TASK ITEM
Everything from the line containing "(241, 195) = (651, 308): yellow" through the final line of the entries below should be repeated exactly, and nothing else.
(INPUT begins)
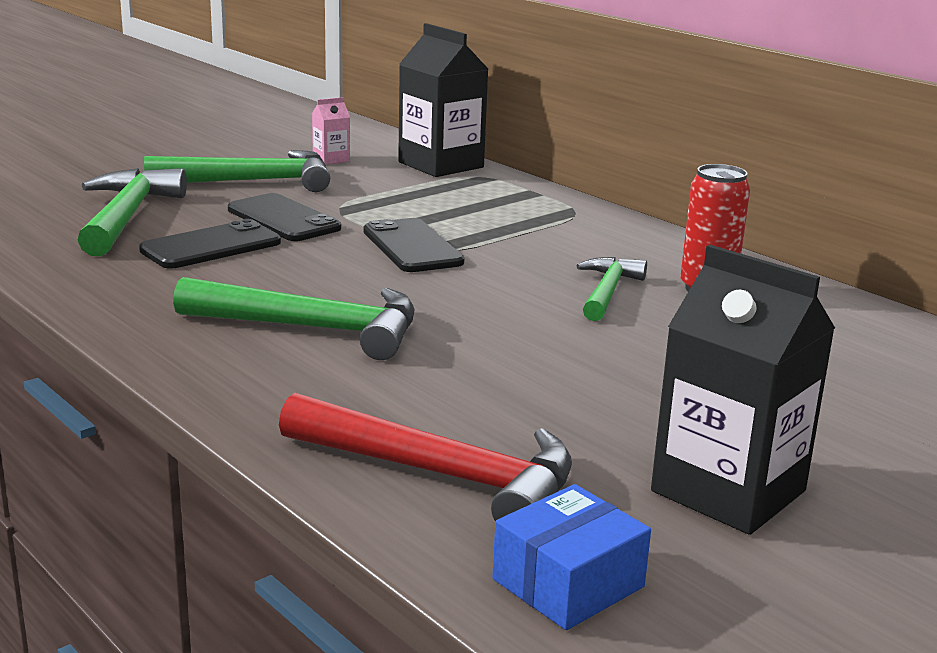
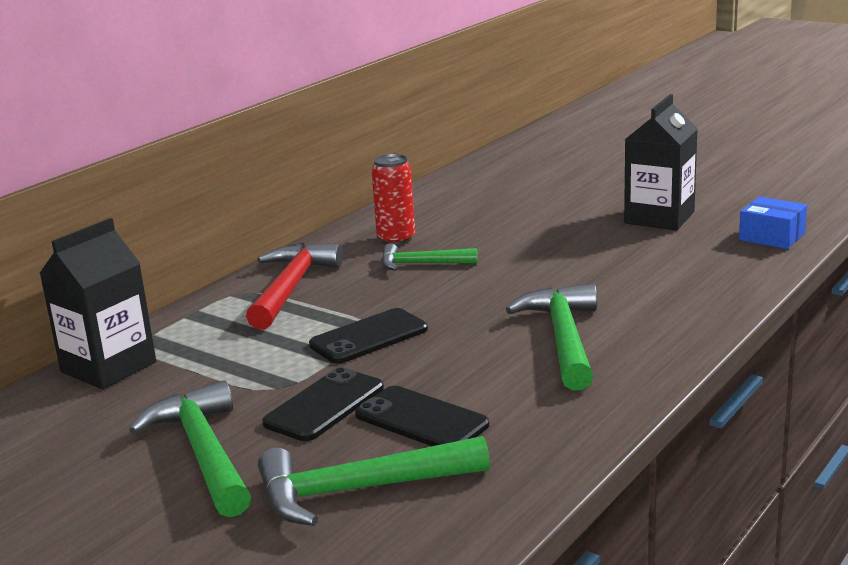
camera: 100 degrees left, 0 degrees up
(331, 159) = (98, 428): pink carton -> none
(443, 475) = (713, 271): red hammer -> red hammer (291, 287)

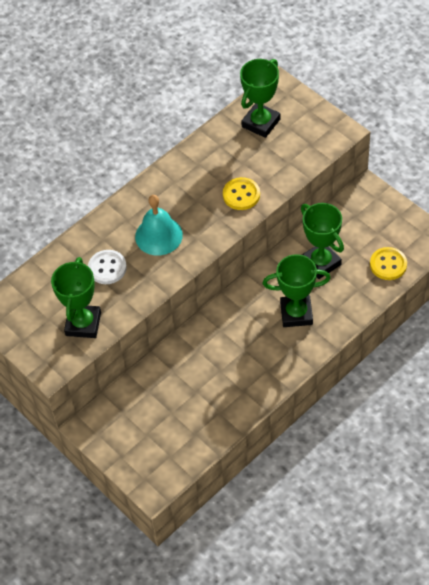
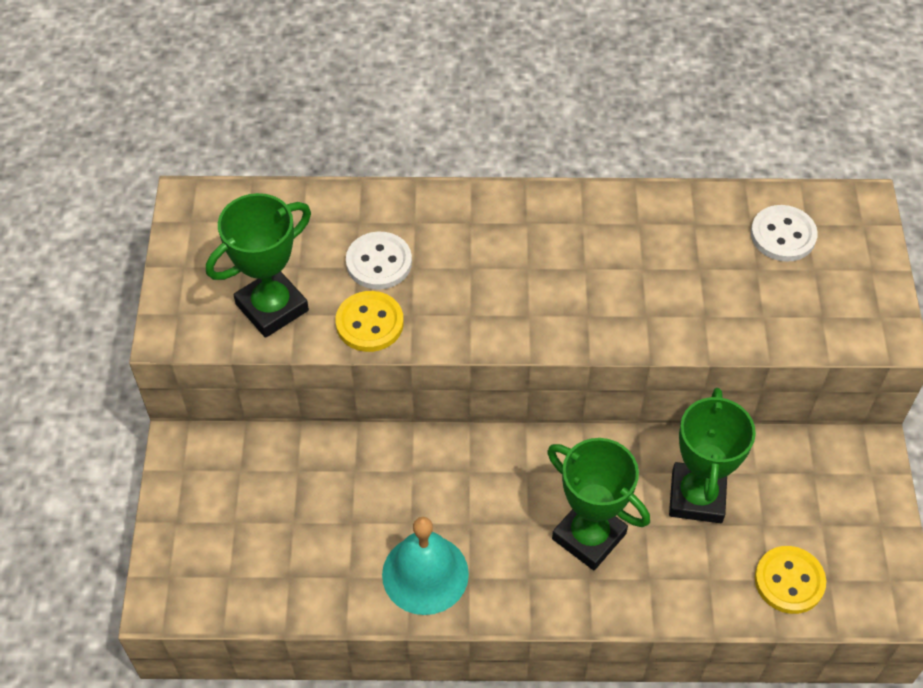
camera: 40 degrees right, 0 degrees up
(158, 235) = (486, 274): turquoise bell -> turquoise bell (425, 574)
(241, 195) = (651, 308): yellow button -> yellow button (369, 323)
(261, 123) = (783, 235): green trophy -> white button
(INPUT ends)
EXERCISE OUTPUT
(241, 195) = (651, 308): yellow button -> yellow button (369, 323)
(261, 123) = (783, 235): green trophy -> white button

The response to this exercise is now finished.